*** Records for this exercise Section Begins ***
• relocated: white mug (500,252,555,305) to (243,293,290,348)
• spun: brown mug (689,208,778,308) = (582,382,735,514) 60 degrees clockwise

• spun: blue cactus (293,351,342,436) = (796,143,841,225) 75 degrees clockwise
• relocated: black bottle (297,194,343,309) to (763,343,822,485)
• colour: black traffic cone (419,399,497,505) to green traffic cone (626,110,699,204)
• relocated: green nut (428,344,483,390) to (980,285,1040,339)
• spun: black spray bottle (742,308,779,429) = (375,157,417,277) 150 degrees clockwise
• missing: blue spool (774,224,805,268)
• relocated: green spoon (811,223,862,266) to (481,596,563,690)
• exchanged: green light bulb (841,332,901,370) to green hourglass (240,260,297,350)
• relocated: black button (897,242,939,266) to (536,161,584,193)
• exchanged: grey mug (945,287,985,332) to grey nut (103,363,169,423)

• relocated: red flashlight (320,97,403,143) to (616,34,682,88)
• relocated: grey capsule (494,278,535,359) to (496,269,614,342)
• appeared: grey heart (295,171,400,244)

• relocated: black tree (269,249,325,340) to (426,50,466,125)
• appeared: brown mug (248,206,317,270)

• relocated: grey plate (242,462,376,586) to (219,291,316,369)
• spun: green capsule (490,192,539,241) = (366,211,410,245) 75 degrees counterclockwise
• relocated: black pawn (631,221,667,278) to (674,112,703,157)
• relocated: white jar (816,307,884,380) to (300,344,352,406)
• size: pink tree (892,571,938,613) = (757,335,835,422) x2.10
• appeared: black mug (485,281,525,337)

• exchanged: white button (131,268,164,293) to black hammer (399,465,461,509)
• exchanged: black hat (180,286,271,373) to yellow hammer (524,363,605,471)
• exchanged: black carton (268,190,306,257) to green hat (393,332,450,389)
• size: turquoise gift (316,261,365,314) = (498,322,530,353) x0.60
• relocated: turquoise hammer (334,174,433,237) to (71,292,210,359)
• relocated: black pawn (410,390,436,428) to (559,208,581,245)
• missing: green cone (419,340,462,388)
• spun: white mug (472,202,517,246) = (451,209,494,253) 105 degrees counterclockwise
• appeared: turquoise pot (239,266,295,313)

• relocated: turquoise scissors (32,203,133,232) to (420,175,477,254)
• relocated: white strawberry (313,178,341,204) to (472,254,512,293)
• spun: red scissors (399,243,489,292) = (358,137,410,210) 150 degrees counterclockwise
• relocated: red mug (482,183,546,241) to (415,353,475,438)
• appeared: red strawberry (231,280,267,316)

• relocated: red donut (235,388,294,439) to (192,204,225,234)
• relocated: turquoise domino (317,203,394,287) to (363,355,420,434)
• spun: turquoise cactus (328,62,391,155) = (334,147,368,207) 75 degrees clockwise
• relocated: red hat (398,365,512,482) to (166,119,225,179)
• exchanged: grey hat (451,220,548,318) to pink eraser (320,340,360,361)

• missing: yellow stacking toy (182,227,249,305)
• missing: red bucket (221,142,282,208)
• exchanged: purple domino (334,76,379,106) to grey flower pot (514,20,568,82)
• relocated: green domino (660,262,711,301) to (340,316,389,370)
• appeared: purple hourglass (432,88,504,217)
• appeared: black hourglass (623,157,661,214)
*** Records for this exercise Section Ends ***
The answer must be a single number: how many lines in the data contain the string "missing"?

▶ [Solution to the exercise] 4